[Exercise instructions]
Among the lines below, restate word for word only those from the line with "The Kochtopf (lila)" through the line with "Where the Notizbuch", with both end lines kept.

§ §

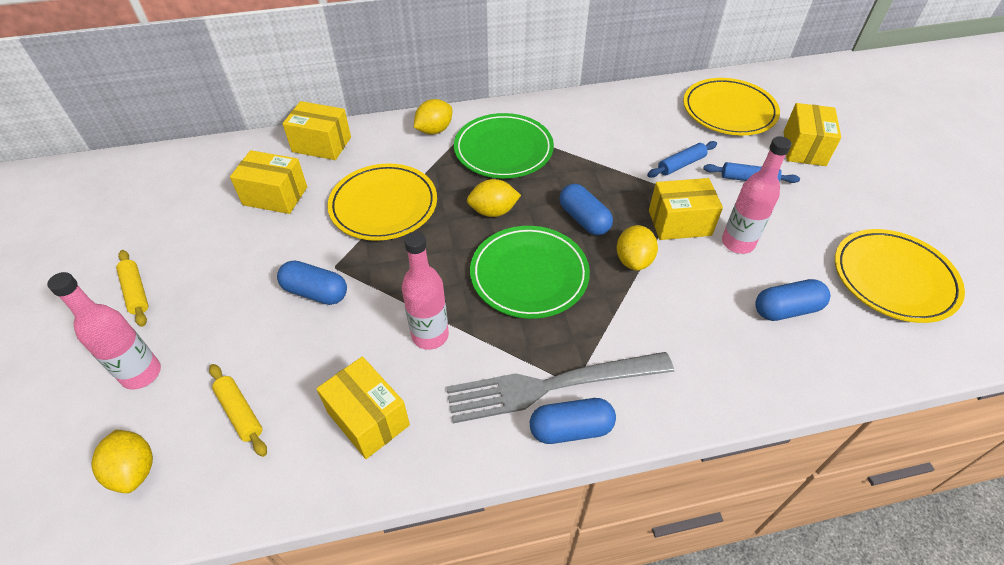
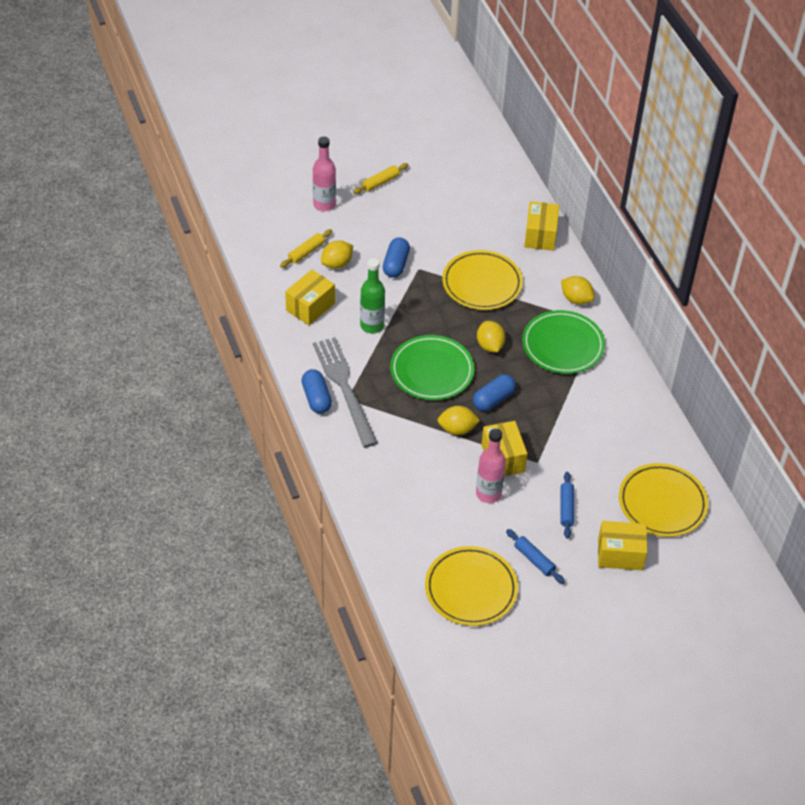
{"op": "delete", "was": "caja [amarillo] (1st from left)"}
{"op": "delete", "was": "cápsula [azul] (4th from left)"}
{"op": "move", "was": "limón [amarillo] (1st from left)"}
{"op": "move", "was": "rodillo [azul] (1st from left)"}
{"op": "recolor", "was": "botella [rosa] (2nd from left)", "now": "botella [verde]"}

§ §

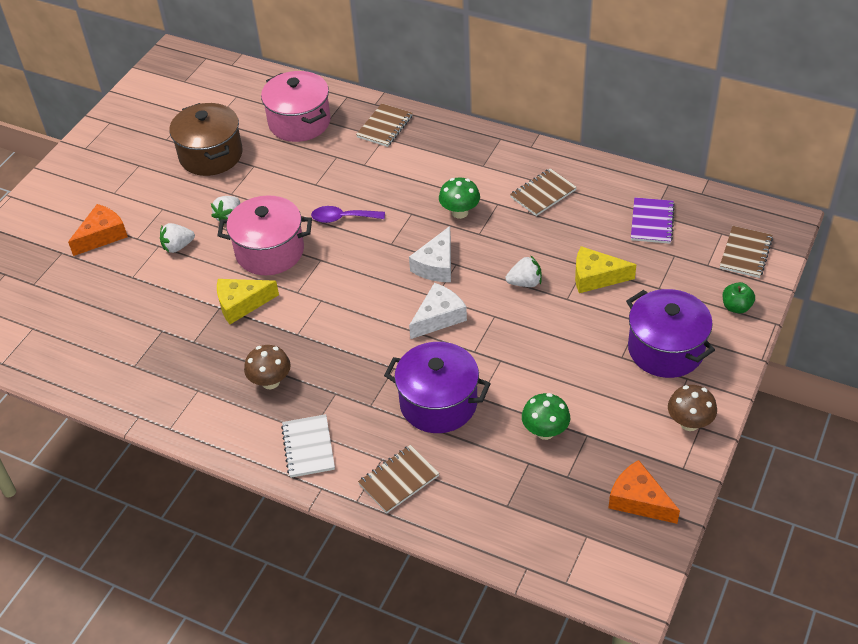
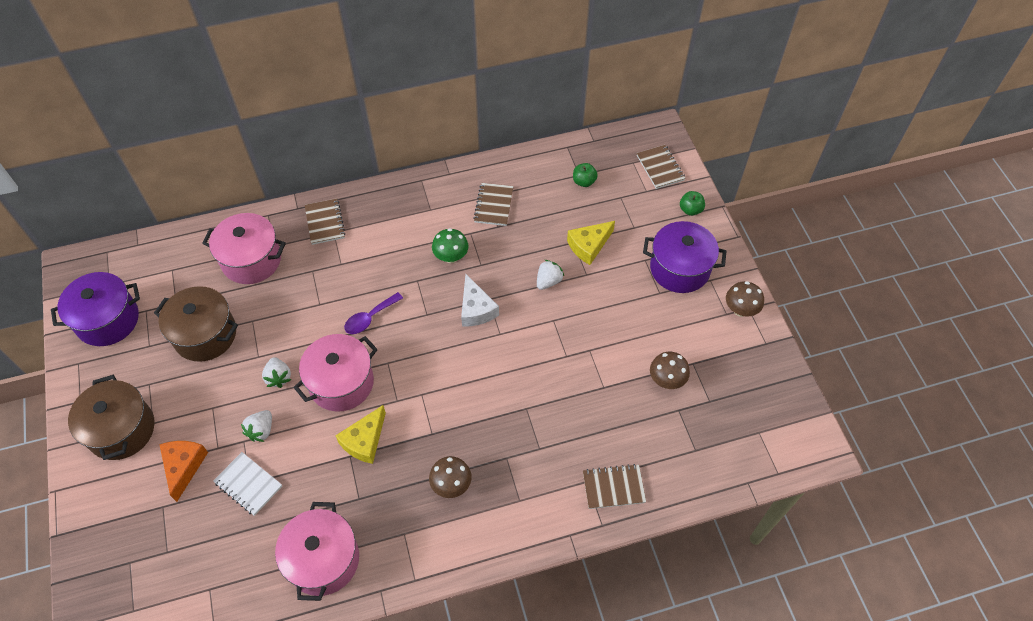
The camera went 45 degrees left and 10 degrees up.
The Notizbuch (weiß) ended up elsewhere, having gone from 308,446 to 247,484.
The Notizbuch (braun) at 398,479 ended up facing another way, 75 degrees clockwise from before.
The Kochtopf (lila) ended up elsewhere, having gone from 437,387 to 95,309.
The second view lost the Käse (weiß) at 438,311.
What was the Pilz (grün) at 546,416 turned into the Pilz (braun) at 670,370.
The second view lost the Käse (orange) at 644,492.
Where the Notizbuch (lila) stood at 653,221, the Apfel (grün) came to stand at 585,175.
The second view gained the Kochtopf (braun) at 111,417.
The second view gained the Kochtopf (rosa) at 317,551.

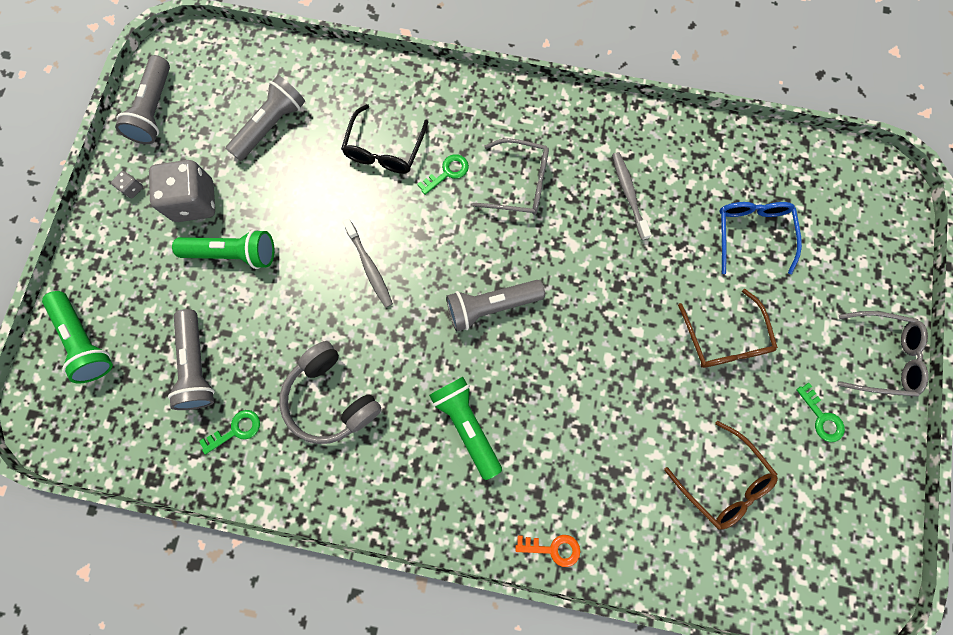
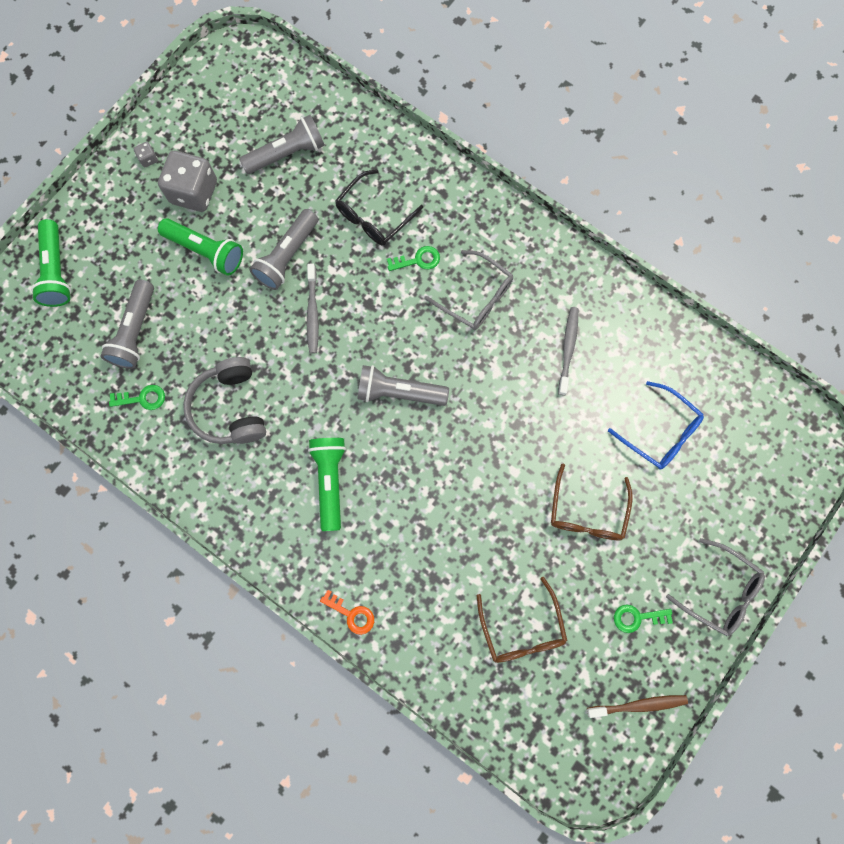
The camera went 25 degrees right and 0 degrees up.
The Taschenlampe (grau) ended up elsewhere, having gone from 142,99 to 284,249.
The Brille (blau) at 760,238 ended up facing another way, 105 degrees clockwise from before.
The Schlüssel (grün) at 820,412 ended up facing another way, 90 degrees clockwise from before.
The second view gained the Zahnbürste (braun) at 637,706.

§ §

[Answer to the exercise]
The Kochtopf (lila) ended up elsewhere, having gone from 437,387 to 95,309.
The second view lost the Käse (weiß) at 438,311.
What was the Pilz (grün) at 546,416 turned into the Pilz (braun) at 670,370.
The second view lost the Käse (orange) at 644,492.
Where the Notizbuch (lila) stood at 653,221, the Apfel (grün) came to stand at 585,175.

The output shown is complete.